# Exercise
Set the pictures aside and set down only the lines from the line holding "in_second: [515, 255, 564, 304]" through the end of the entries below, ends included.

Data in this exercise Start Marker

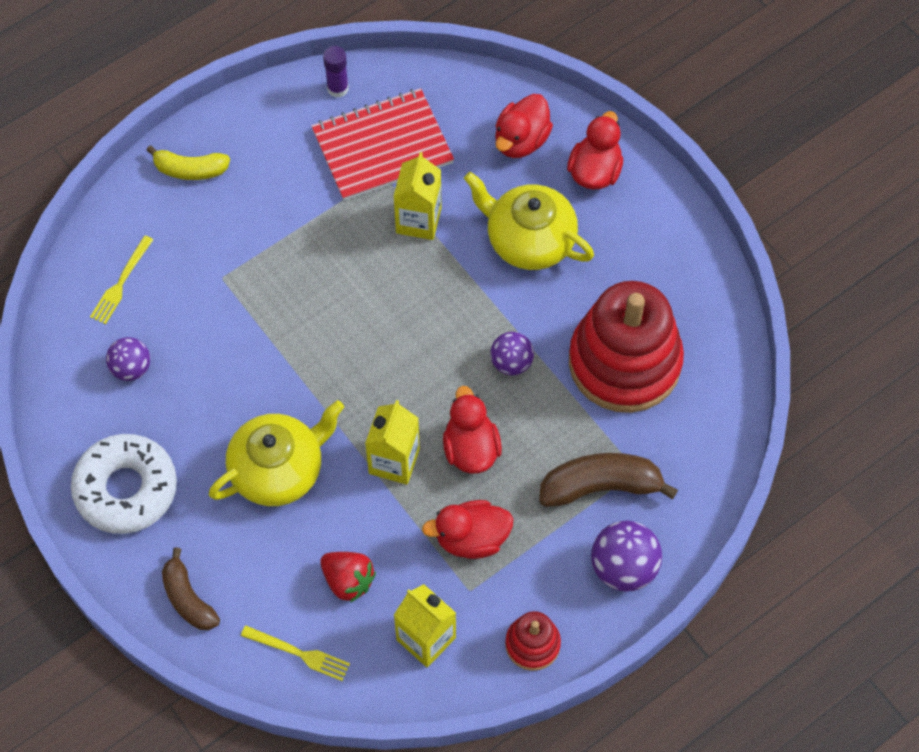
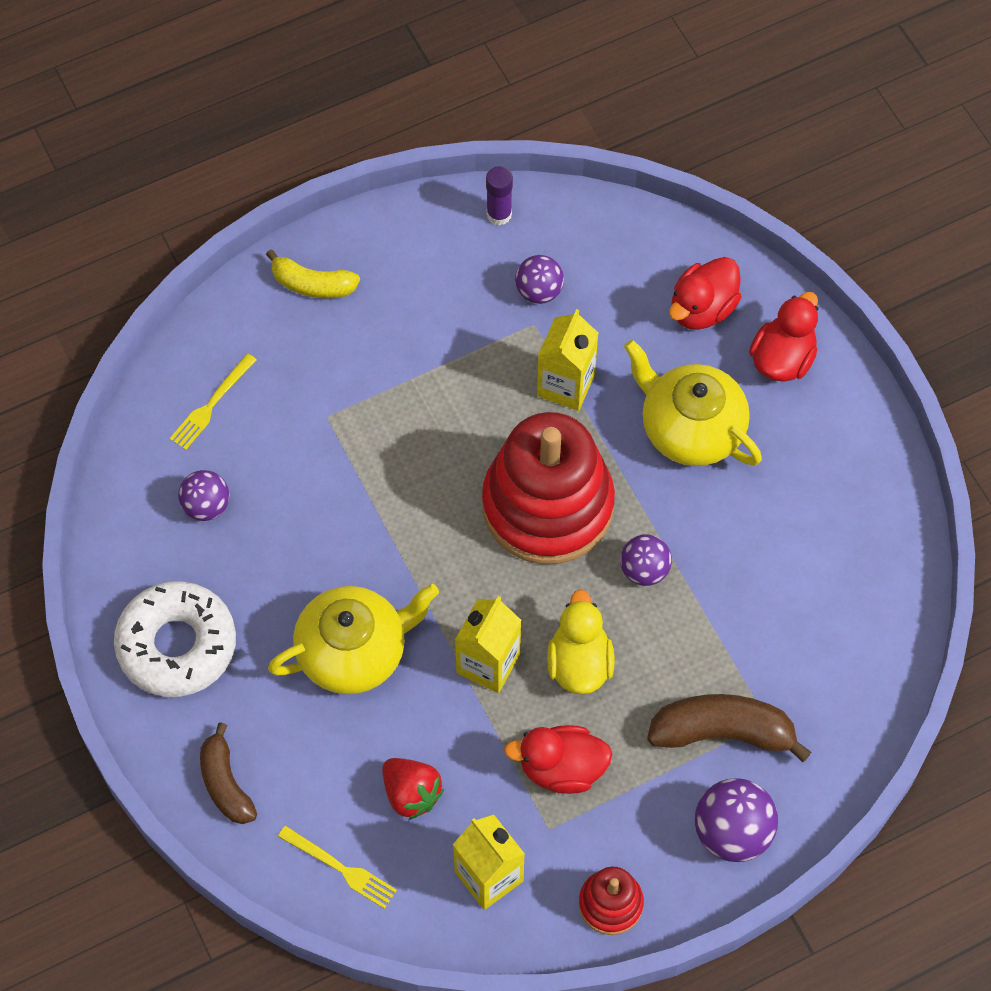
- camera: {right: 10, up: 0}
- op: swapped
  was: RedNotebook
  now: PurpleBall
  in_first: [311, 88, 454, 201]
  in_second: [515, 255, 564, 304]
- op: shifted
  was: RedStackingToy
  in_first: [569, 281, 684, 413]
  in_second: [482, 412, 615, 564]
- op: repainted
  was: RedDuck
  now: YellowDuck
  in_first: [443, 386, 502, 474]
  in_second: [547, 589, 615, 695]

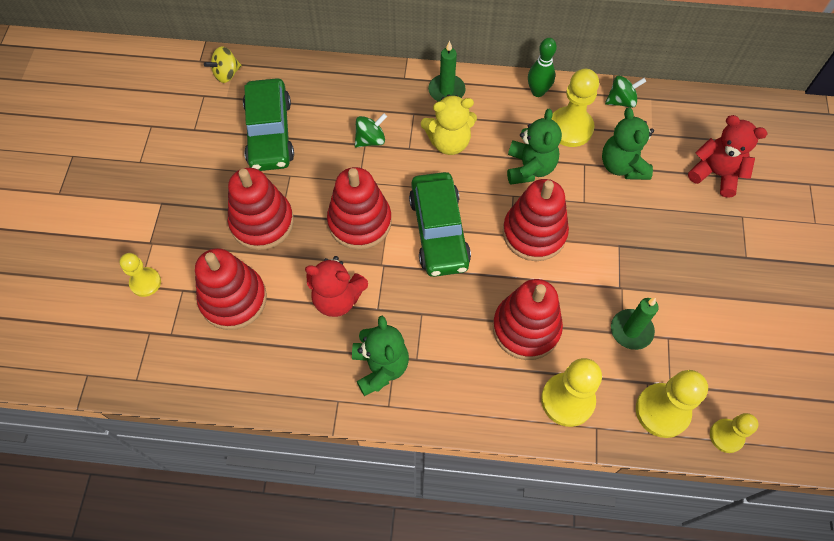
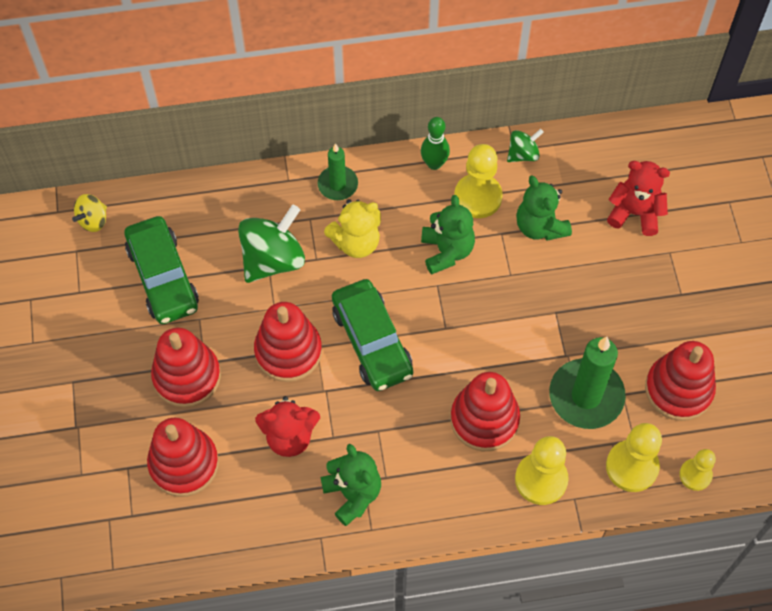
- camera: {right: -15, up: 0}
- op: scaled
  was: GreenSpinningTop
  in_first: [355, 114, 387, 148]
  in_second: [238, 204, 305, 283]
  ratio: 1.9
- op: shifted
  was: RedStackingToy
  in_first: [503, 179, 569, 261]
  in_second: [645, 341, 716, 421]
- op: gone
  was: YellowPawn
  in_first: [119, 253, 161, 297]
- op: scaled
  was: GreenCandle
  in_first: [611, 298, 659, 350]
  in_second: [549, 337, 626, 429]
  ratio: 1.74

Data in this exercise End Marker

# Result of the exercise
  in_second: [515, 255, 564, 304]
- op: shifted
  was: RedStackingToy
  in_first: [569, 281, 684, 413]
  in_second: [482, 412, 615, 564]
- op: repainted
  was: RedDuck
  now: YellowDuck
  in_first: [443, 386, 502, 474]
  in_second: [547, 589, 615, 695]

- camera: {right: -15, up: 0}
- op: scaled
  was: GreenSpinningTop
  in_first: [355, 114, 387, 148]
  in_second: [238, 204, 305, 283]
  ratio: 1.9
- op: shifted
  was: RedStackingToy
  in_first: [503, 179, 569, 261]
  in_second: [645, 341, 716, 421]
- op: gone
  was: YellowPawn
  in_first: [119, 253, 161, 297]
- op: scaled
  was: GreenCandle
  in_first: [611, 298, 659, 350]
  in_second: [549, 337, 626, 429]
  ratio: 1.74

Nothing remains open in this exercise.